RECORDS FOR THIS TASK
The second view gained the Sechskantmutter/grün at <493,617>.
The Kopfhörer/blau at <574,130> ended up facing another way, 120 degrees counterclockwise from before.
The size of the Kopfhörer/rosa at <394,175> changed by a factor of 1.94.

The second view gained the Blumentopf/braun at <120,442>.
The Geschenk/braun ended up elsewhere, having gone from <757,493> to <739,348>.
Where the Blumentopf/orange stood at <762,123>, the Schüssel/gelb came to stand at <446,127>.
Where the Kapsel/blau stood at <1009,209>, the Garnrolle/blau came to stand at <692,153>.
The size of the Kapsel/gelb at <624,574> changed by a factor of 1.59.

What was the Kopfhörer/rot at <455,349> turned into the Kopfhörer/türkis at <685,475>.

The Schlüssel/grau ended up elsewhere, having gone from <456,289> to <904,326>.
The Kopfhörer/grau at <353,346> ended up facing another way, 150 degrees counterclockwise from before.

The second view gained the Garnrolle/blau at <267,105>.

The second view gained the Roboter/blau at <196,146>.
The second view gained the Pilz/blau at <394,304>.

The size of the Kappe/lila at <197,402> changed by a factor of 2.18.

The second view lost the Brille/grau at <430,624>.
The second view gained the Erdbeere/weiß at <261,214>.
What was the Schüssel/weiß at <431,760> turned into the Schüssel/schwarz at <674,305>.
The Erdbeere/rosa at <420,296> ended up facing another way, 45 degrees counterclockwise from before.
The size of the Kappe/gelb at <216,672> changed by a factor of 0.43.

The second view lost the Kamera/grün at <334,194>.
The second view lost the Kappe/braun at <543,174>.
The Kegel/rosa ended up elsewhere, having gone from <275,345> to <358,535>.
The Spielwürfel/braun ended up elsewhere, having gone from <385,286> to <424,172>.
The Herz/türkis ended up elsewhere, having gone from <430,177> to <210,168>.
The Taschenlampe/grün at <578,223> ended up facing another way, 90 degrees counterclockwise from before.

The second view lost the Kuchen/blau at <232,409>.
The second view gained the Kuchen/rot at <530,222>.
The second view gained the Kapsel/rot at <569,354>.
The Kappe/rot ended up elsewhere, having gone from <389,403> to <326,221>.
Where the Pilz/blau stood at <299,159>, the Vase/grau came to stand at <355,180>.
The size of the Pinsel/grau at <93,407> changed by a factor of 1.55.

BRIEF
Please copy the lines above from the line with "The Geschenk/braun ended" up to and including the line with "The size of the Kapsel/gelb", exactly as written and with nothing else.

ANSWER TO THE PROBLEM
The Geschenk/braun ended up elsewhere, having gone from <757,493> to <739,348>.
Where the Blumentopf/orange stood at <762,123>, the Schüssel/gelb came to stand at <446,127>.
Where the Kapsel/blau stood at <1009,209>, the Garnrolle/blau came to stand at <692,153>.
The size of the Kapsel/gelb at <624,574> changed by a factor of 1.59.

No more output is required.